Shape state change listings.
※
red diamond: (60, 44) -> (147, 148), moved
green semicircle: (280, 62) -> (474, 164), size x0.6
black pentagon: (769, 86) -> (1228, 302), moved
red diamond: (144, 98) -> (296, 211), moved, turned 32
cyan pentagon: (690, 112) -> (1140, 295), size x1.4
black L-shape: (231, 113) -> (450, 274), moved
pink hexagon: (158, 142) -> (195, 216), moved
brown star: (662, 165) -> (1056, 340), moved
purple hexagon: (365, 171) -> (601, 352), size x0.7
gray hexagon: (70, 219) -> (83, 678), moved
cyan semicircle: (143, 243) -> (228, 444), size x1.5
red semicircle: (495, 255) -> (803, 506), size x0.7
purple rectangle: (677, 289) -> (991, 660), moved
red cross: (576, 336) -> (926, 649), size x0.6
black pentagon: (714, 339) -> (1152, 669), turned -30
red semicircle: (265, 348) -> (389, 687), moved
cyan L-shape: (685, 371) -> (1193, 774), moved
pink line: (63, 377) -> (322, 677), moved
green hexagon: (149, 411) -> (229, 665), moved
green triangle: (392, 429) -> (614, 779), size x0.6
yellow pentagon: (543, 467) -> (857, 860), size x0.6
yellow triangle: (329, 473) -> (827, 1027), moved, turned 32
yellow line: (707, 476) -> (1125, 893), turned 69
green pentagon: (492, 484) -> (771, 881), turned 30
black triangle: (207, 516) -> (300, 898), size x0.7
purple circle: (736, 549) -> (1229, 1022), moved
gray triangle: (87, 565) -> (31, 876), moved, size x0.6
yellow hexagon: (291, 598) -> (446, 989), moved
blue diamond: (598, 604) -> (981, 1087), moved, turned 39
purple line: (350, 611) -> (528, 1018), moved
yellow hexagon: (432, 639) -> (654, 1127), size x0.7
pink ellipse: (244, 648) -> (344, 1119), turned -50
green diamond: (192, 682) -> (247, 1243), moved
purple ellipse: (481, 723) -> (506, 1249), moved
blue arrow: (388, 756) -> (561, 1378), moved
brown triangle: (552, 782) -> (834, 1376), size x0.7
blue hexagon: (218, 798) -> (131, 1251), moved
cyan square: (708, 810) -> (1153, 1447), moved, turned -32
※
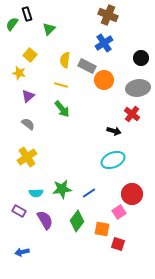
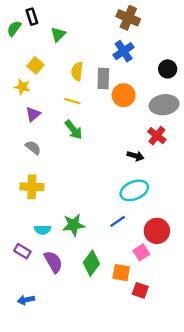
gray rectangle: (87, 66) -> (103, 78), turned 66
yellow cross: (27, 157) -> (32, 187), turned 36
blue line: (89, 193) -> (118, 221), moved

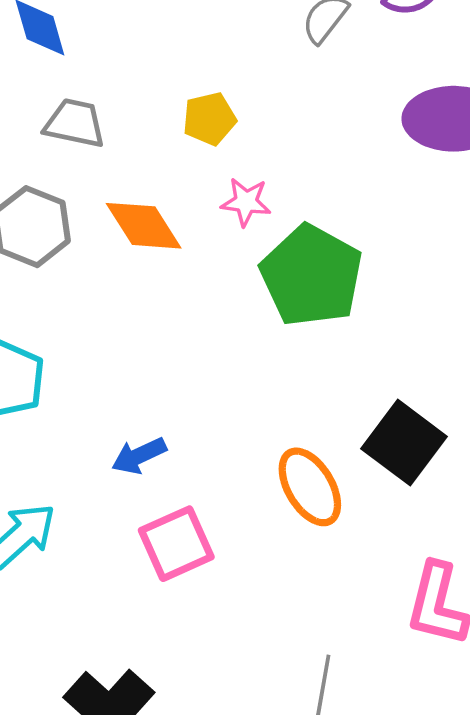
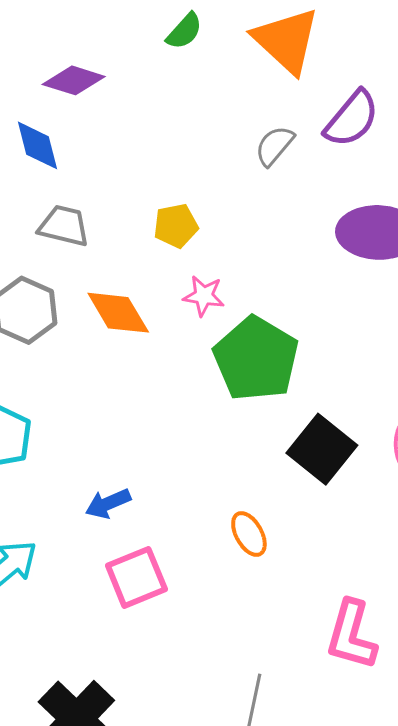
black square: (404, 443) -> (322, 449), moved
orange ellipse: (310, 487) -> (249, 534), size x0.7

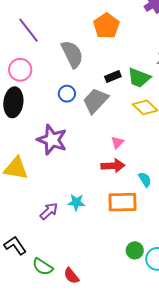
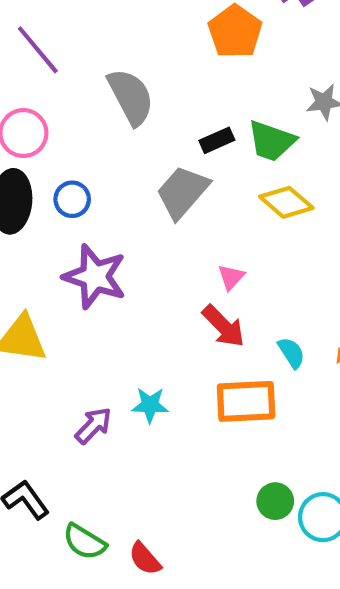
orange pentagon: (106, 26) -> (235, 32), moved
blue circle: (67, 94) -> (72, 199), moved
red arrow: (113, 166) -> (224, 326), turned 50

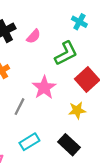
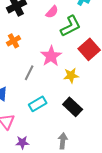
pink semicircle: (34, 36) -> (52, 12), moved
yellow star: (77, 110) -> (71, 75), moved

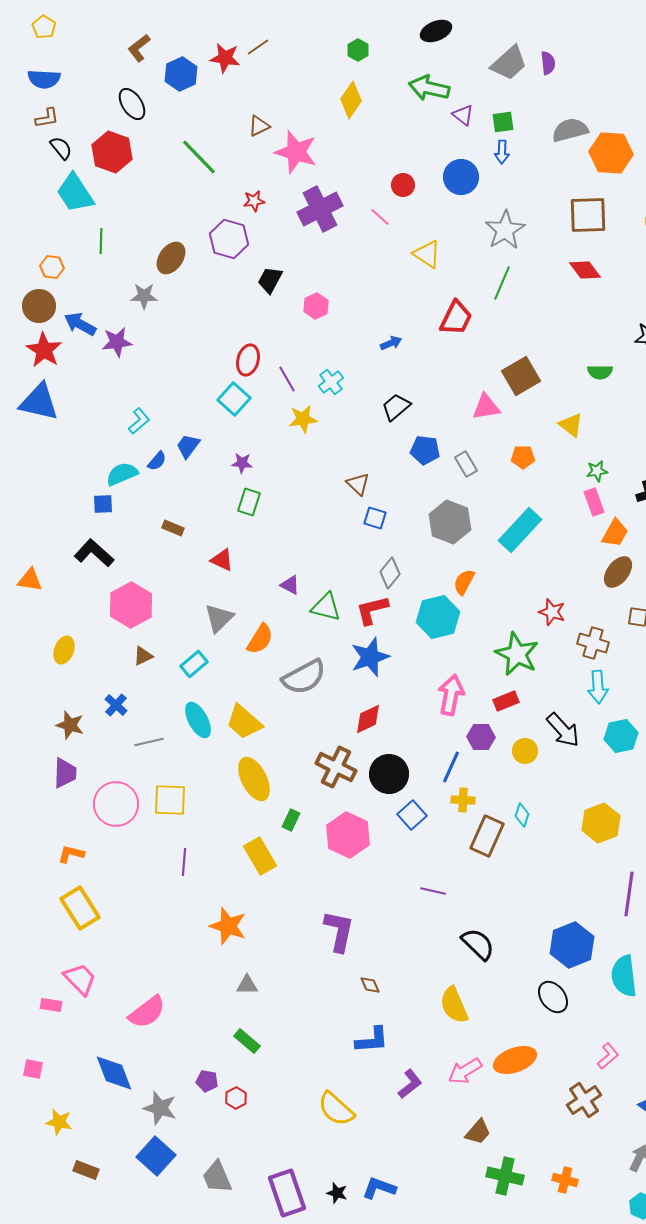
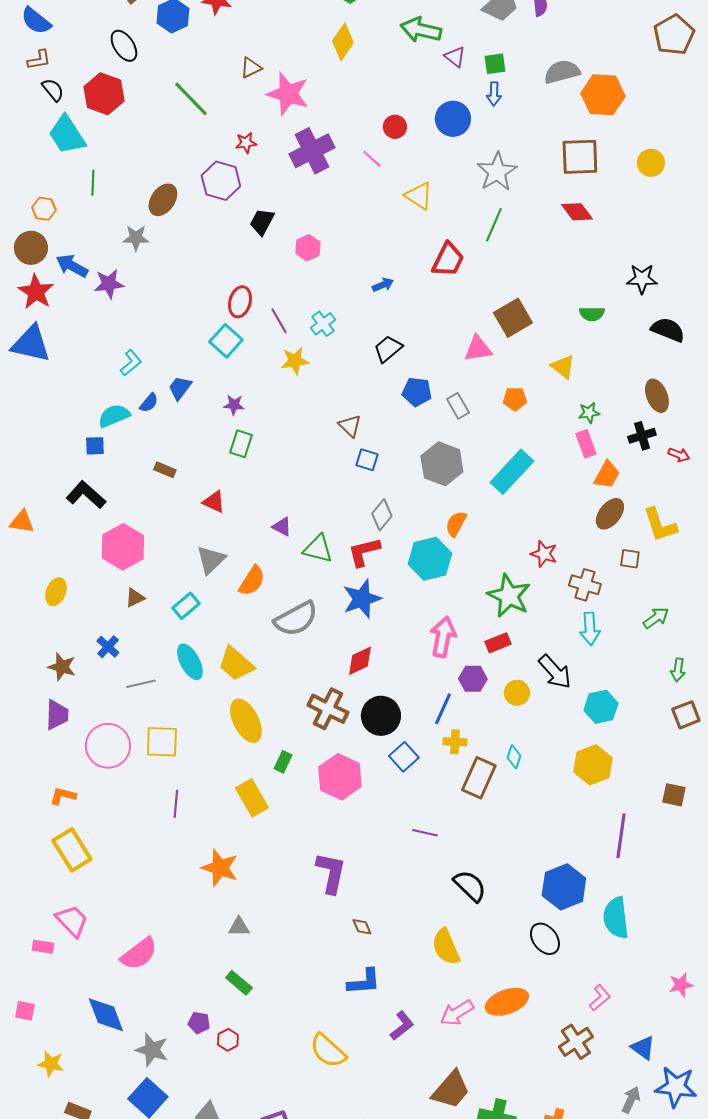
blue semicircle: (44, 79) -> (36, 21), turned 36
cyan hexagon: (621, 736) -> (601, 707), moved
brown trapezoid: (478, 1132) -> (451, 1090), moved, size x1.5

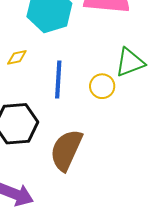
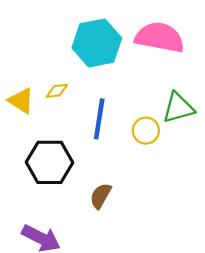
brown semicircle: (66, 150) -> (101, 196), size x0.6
※
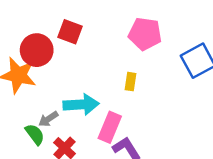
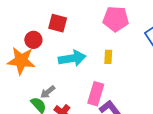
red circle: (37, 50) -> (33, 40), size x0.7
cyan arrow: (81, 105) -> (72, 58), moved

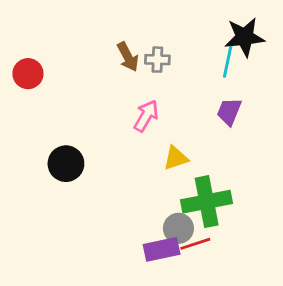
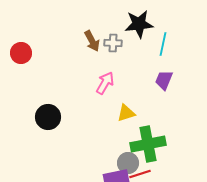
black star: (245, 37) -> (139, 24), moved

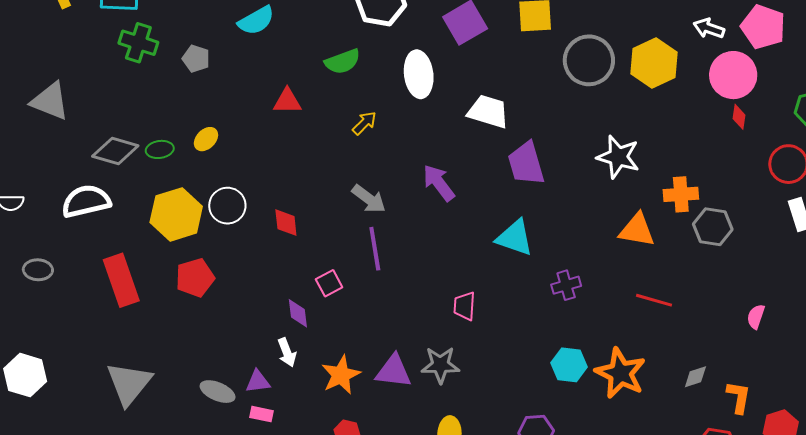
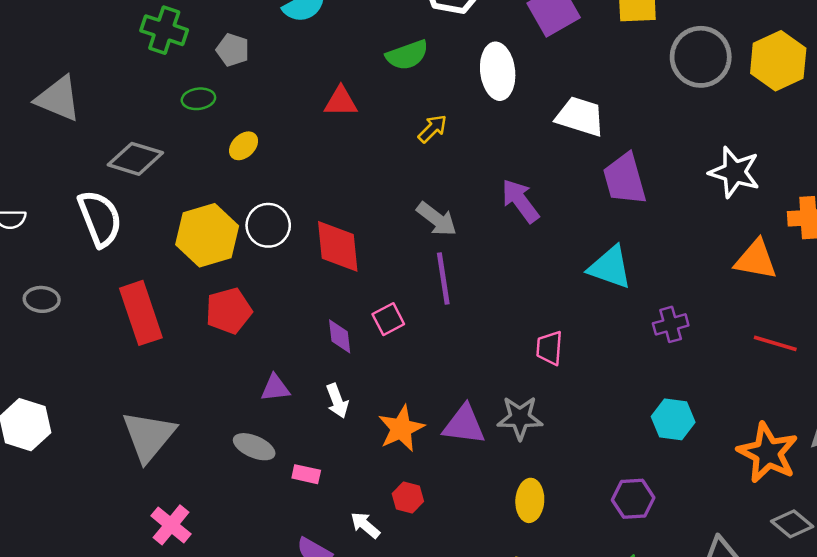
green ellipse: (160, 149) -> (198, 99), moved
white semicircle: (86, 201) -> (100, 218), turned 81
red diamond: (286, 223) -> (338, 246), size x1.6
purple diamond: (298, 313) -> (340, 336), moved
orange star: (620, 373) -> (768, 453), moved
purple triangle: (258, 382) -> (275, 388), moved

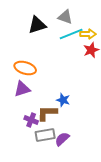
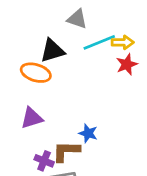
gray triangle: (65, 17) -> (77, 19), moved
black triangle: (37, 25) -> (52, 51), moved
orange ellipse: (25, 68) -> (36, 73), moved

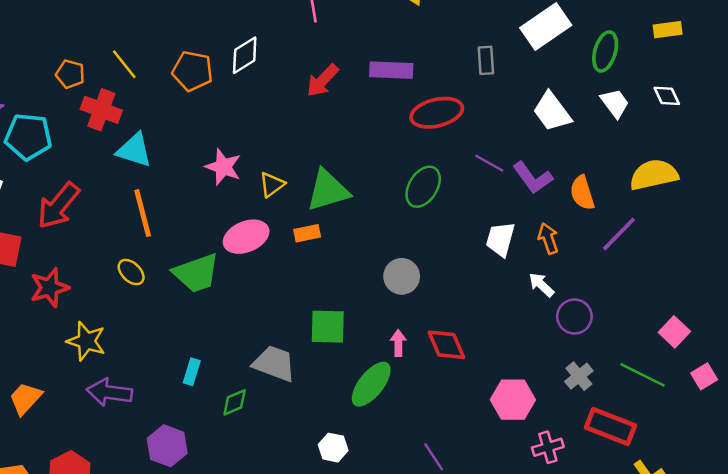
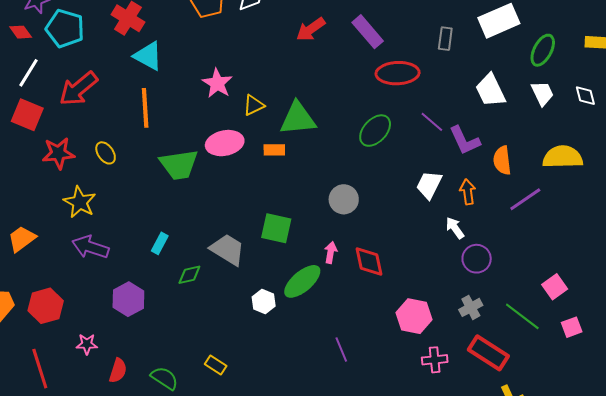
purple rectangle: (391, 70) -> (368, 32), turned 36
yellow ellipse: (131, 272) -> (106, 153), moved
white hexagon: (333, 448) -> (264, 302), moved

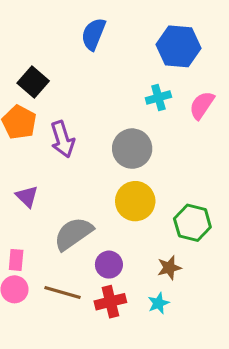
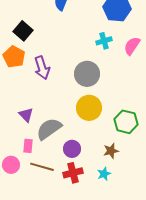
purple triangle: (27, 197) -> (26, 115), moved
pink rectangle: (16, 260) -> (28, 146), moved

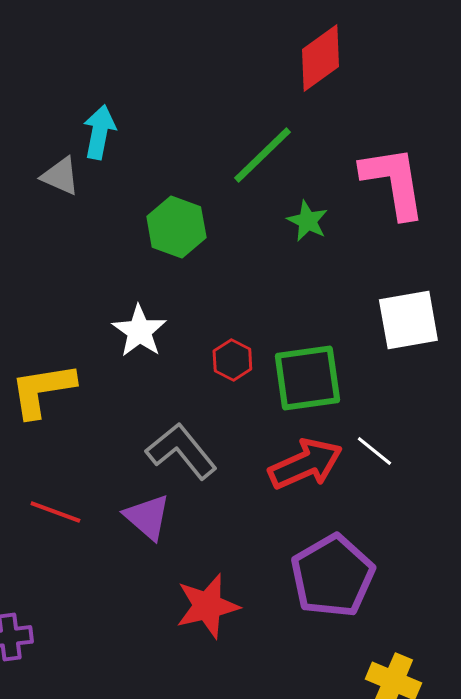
※
WORK ITEM. Go back to the lines above and output, exactly as they stand, the ones from the line containing "black star: (245, 37) -> (139, 24), moved" to the line containing "pink rectangle: (16, 260) -> (28, 146), moved". Leave all pictures behind.

EXPECTED ANSWER.
black star: (245, 37) -> (139, 24), moved

green ellipse: (160, 149) -> (198, 99), moved
white semicircle: (86, 201) -> (100, 218), turned 81
red diamond: (286, 223) -> (338, 246), size x1.6
purple diamond: (298, 313) -> (340, 336), moved
orange star: (620, 373) -> (768, 453), moved
purple triangle: (258, 382) -> (275, 388), moved

gray triangle: (65, 17) -> (77, 19), moved
black triangle: (37, 25) -> (52, 51), moved
orange ellipse: (25, 68) -> (36, 73), moved

purple rectangle: (391, 70) -> (368, 32), turned 36
yellow ellipse: (131, 272) -> (106, 153), moved
white hexagon: (333, 448) -> (264, 302), moved

purple triangle: (27, 197) -> (26, 115), moved
pink rectangle: (16, 260) -> (28, 146), moved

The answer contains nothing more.